Scene difference descriptions —
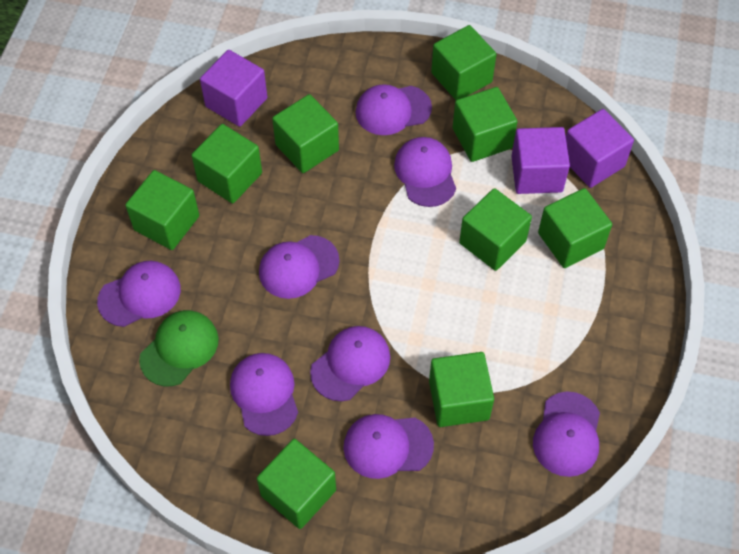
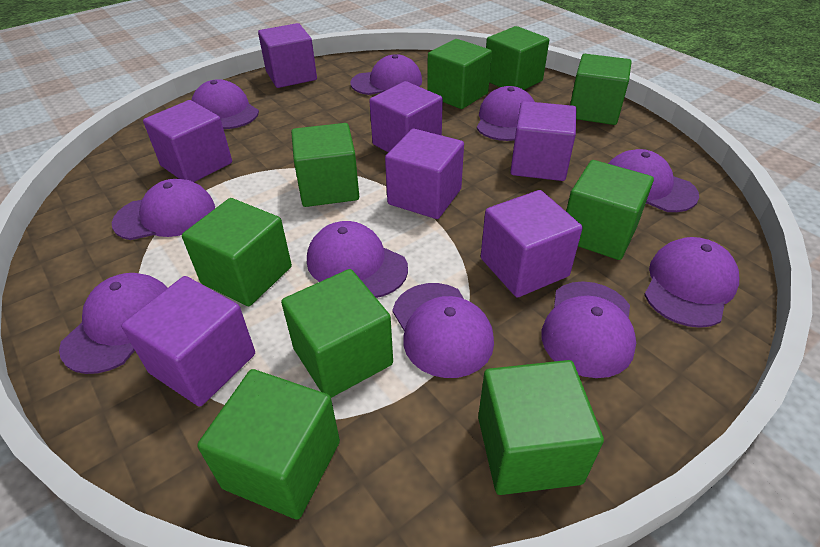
green cap: 1 -> 0
purple cap: 8 -> 10
purple cube: 3 -> 7

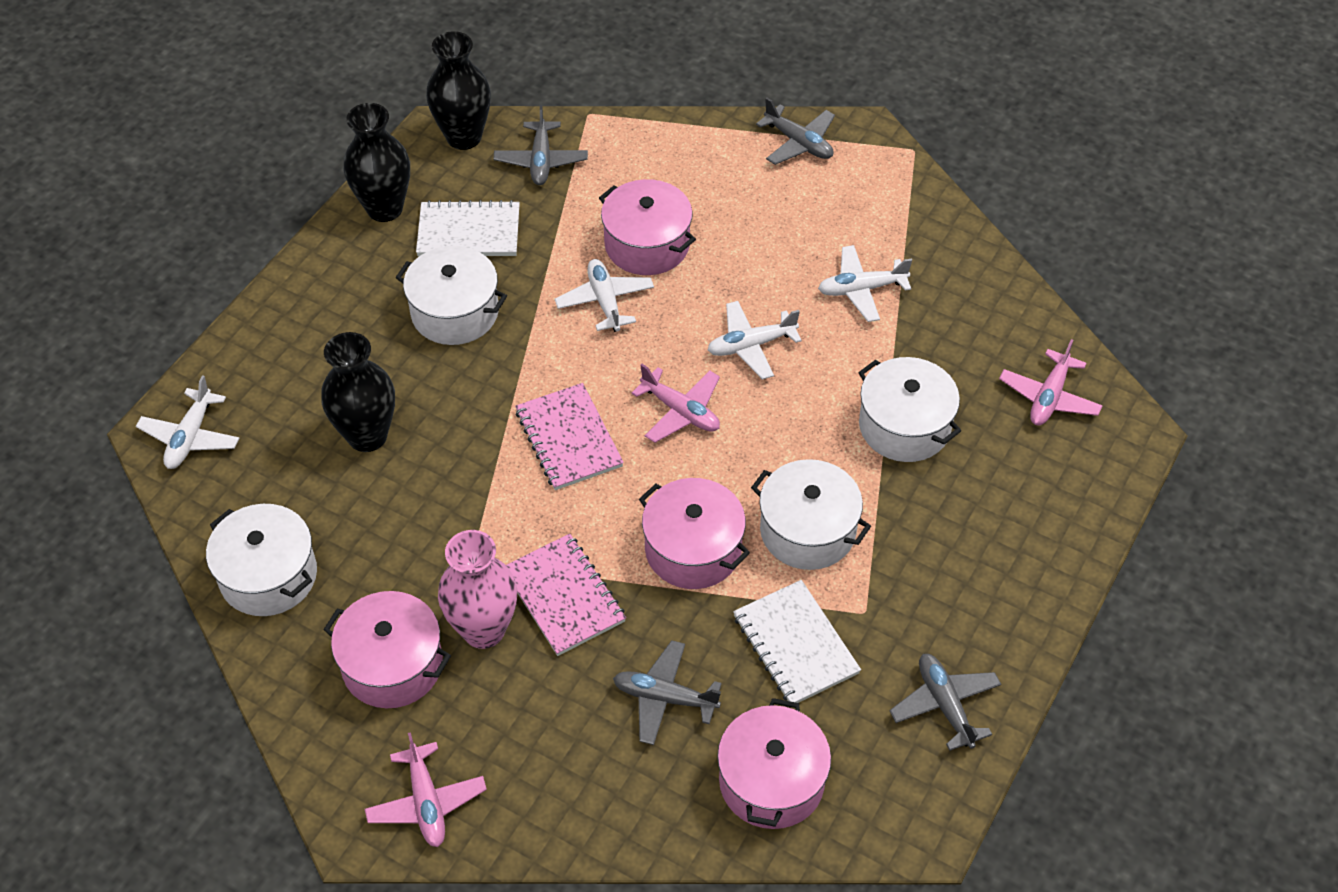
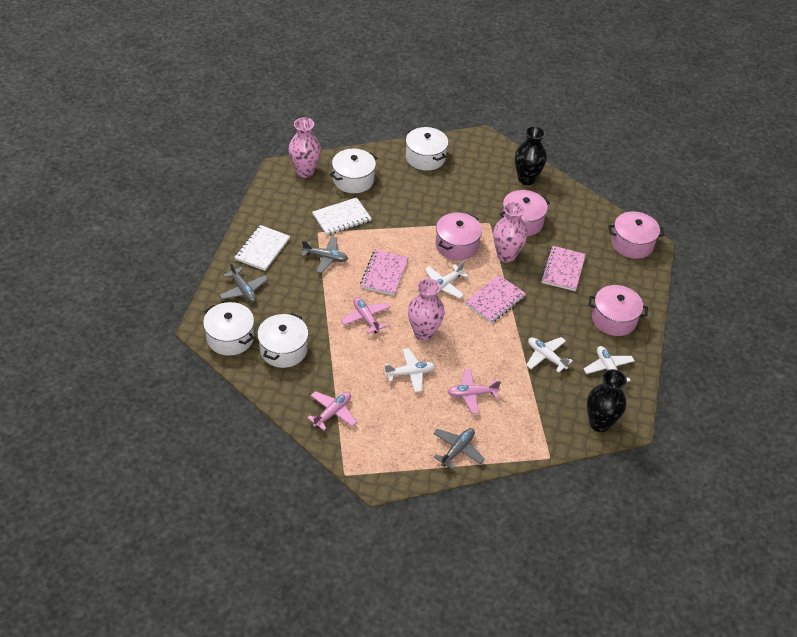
black vase: 3 -> 2
grey plane: 4 -> 3
pink notebook: 2 -> 3
pink vase: 1 -> 3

About this exercise — Omit the pictures, then give every record back exactly as it stands.

Exercise answer —
green cap: 1 -> 0
purple cap: 8 -> 10
purple cube: 3 -> 7

black vase: 3 -> 2
grey plane: 4 -> 3
pink notebook: 2 -> 3
pink vase: 1 -> 3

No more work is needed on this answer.